Only lines containing "degrees" are wanted from the data below. Copy those lines.

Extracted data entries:
'''

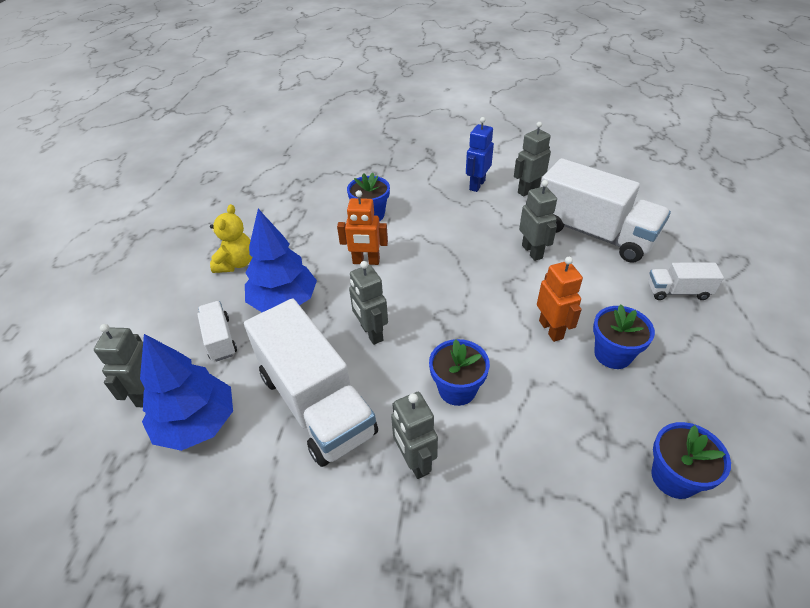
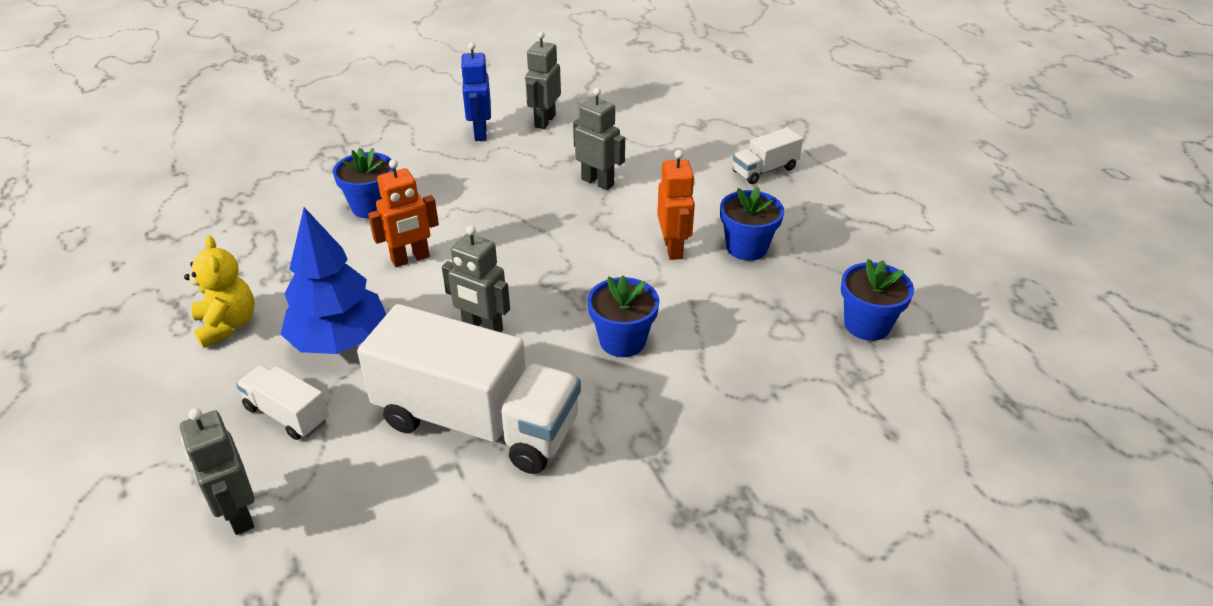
camera: 35 degrees left, 5 degrees down
(197, 423) = (343, 510): blue tree -> none
(414, 461) = (632, 423): grey robot -> none
(551, 329) = (673, 248): orange robot -> orange robot turned 45 degrees clockwise
(593, 233) = (648, 143): white truck -> none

'''

Solution for this problem:
camera: 35 degrees left, 5 degrees down
(551, 329) = (673, 248): orange robot -> orange robot turned 45 degrees clockwise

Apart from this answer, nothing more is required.